[LISTED RECORDS Boundary: Start]

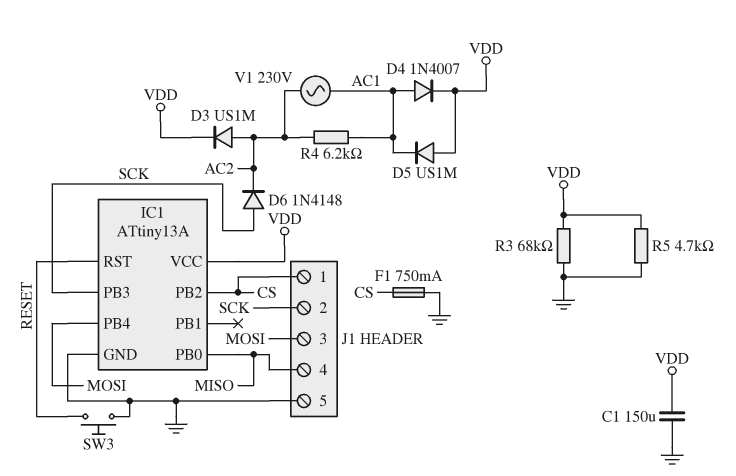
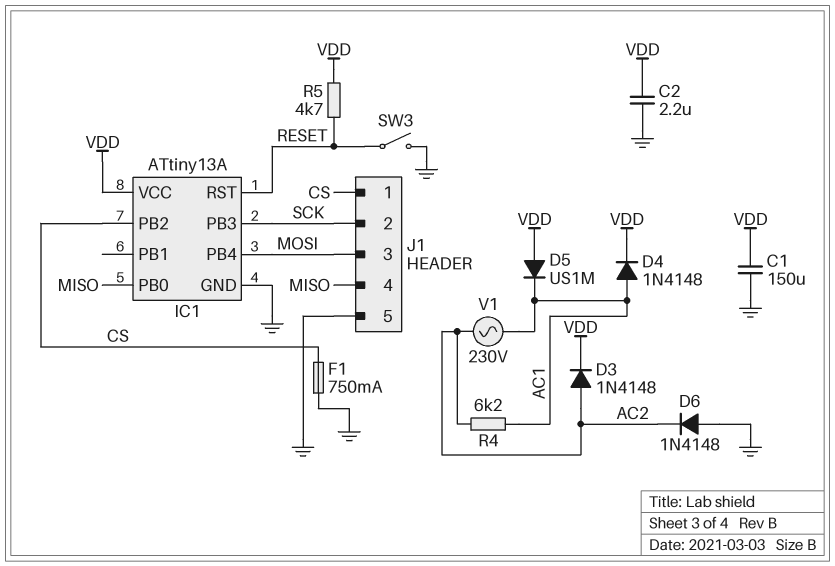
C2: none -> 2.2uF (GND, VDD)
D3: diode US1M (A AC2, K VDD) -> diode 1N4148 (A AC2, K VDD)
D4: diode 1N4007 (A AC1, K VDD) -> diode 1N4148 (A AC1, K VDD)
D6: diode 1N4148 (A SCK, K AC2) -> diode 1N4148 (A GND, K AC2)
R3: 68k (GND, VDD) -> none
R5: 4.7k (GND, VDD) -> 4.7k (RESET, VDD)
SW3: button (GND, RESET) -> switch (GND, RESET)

[LISTED RECORDS Boundary: End]
[LISTED RECORDS Boundary: Start]

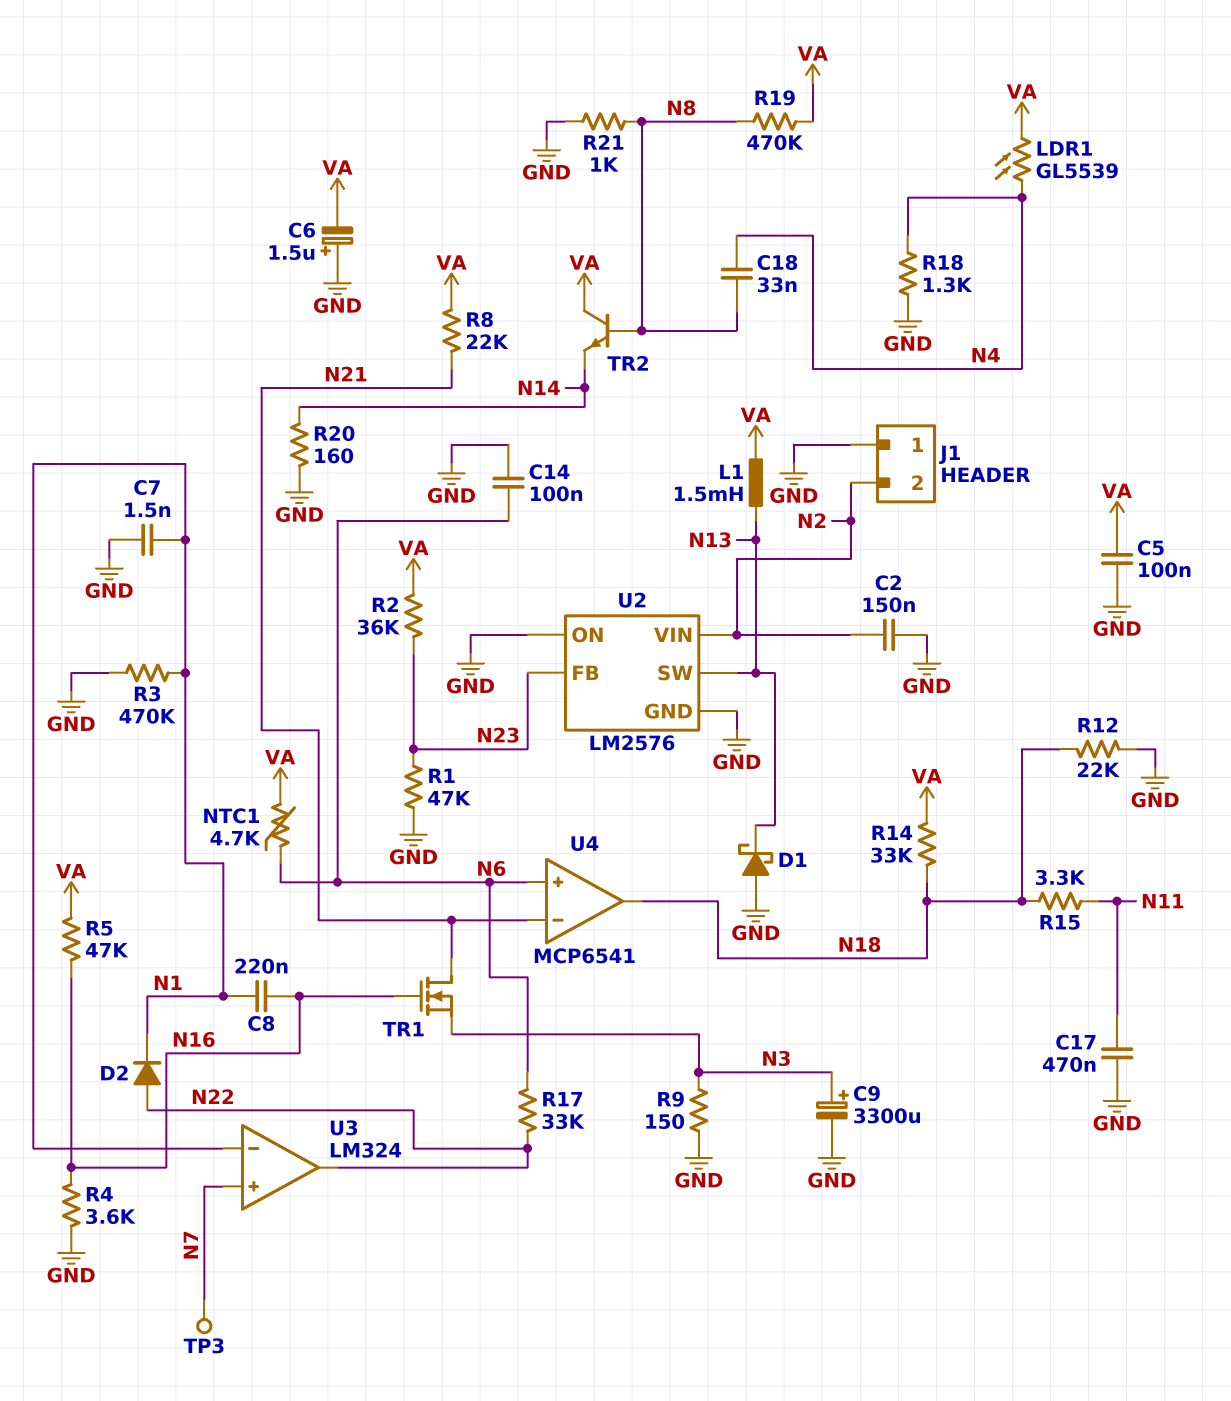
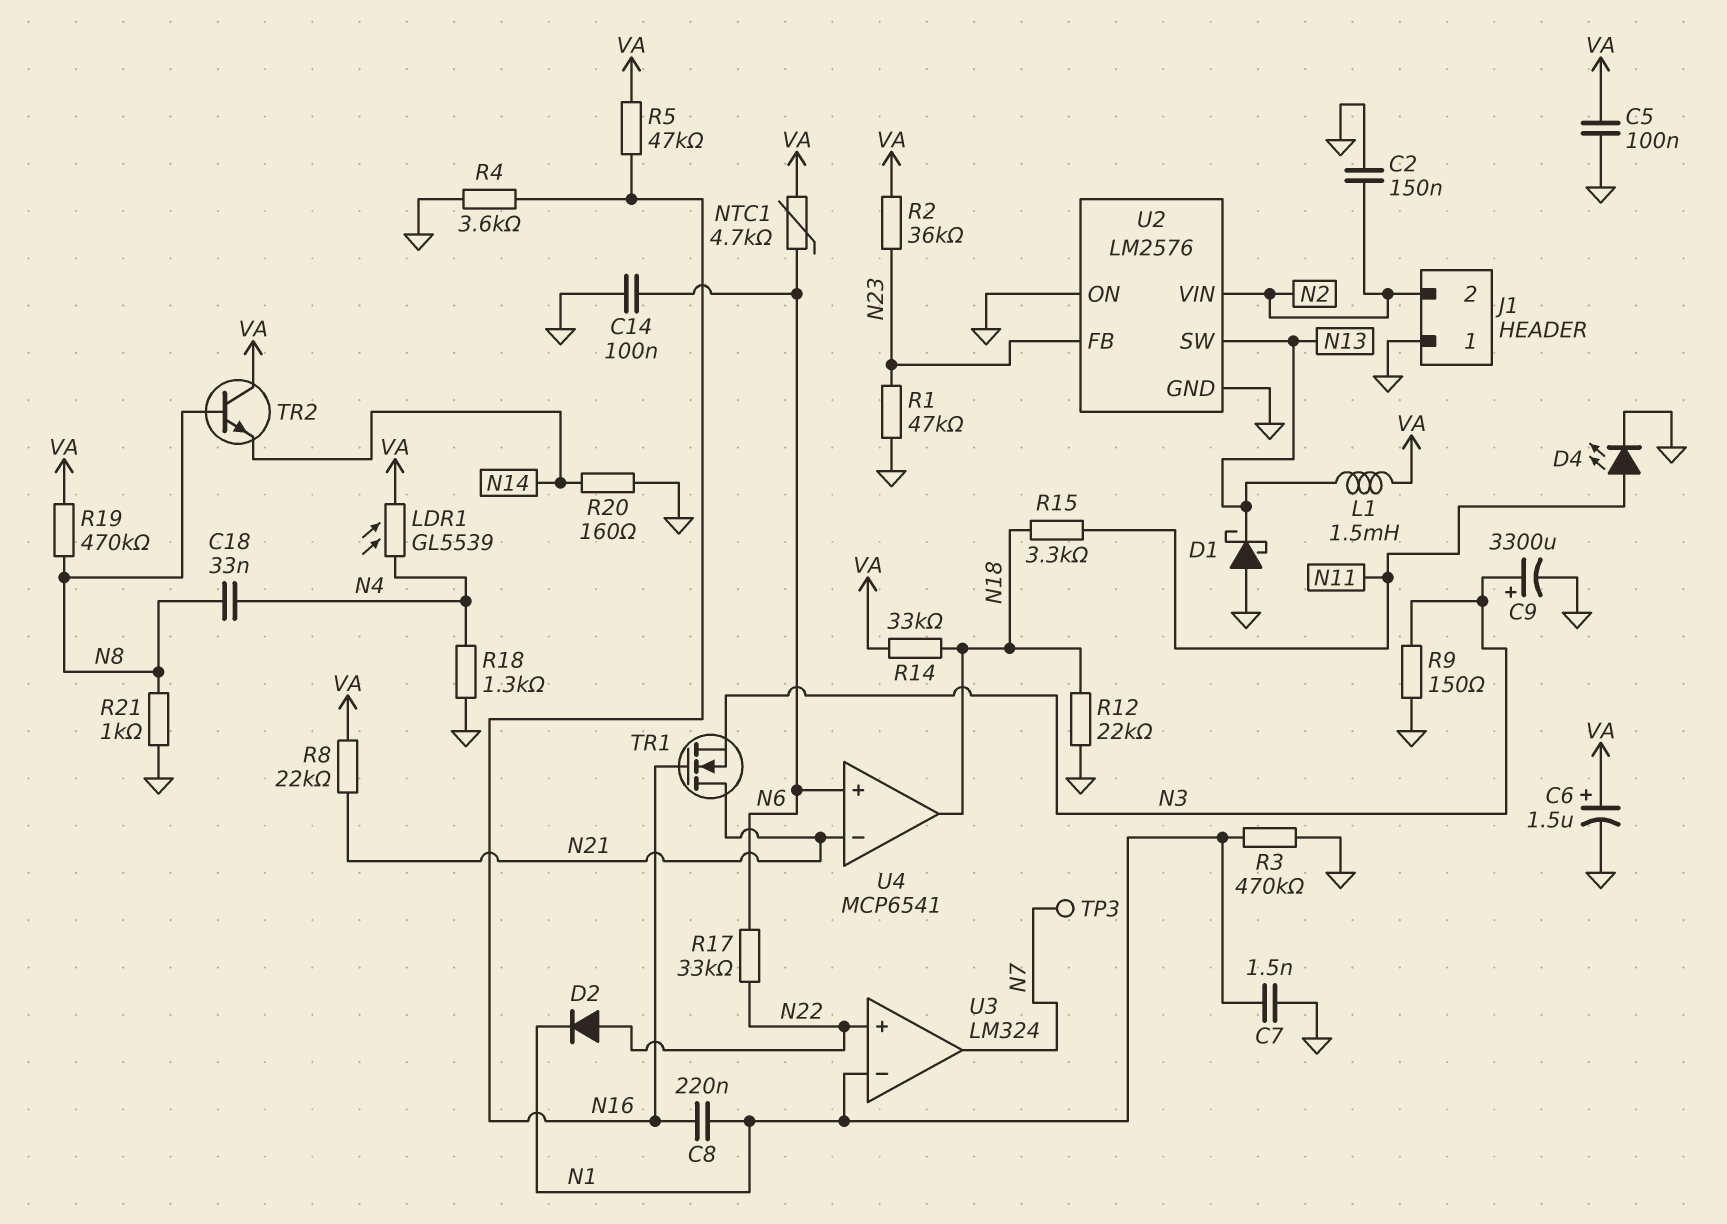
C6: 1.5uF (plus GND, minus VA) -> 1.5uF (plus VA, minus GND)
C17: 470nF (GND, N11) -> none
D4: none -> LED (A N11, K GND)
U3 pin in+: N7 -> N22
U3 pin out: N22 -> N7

[LISTED RECORDS Boundary: End]
[LISTED RECORDS Boundary: Start]

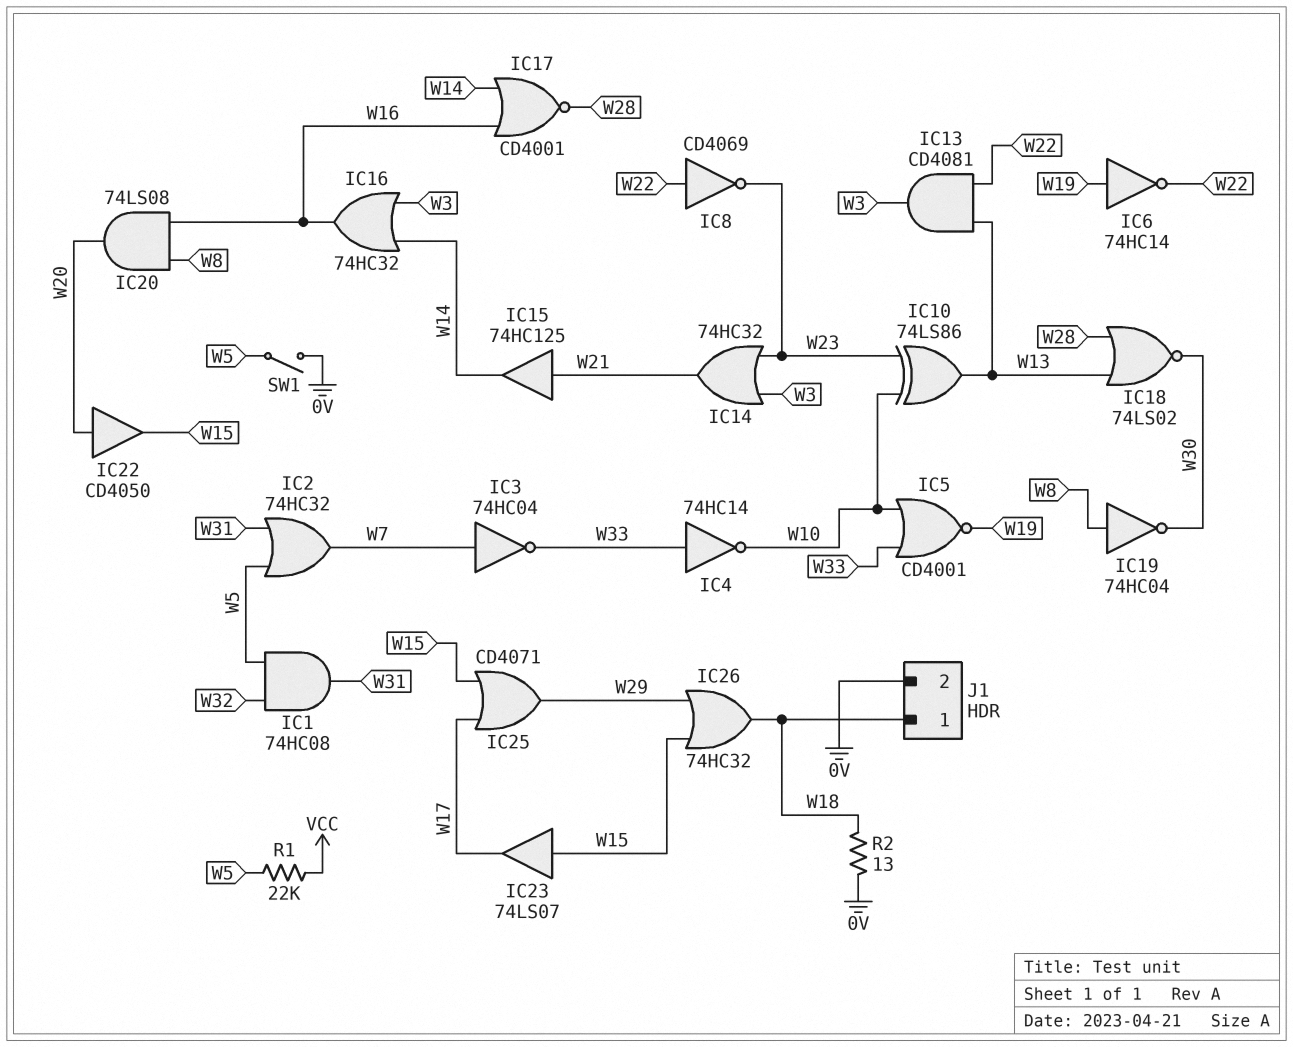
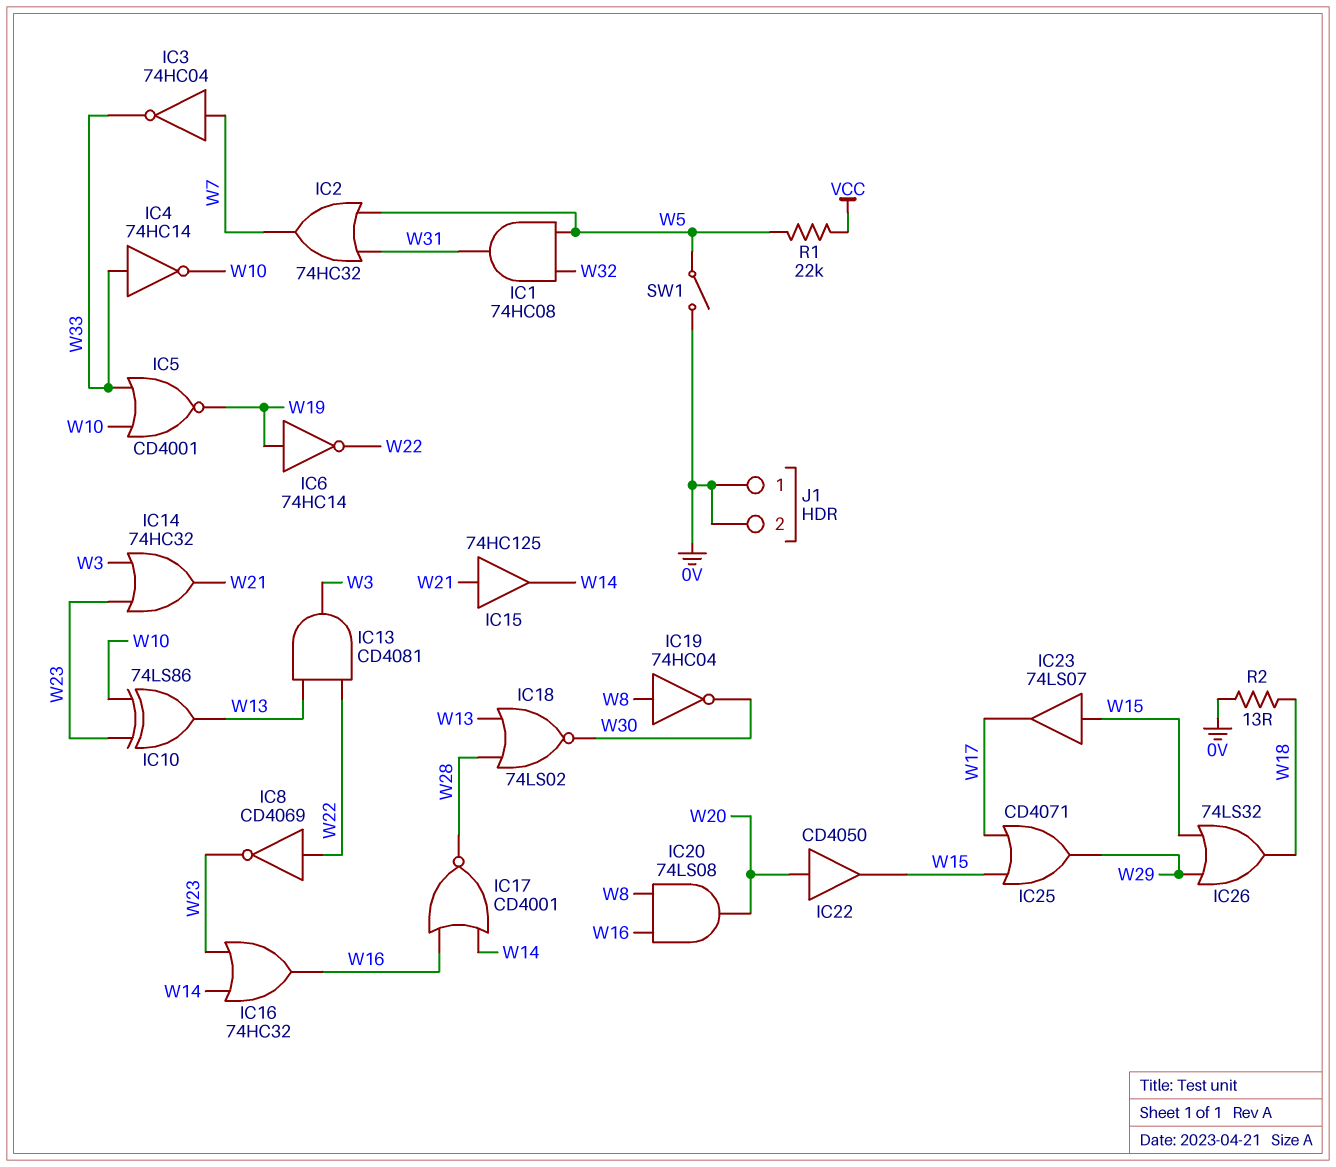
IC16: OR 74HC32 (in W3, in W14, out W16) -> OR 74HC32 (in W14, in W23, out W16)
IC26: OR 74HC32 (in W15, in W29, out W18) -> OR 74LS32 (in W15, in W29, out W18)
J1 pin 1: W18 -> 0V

[LISTED RECORDS Boundary: End]

> WHAT YOU WILL DO
The expected answer is an exact copy of the lines above, beginning at the line with "C17: 470nF (GND, N11) -> none" and ending at the line with "U3 pin out: N22 -> N7", with both ends in.

> SOLUTION FOR THIS TASK
C17: 470nF (GND, N11) -> none
D4: none -> LED (A N11, K GND)
U3 pin in+: N7 -> N22
U3 pin out: N22 -> N7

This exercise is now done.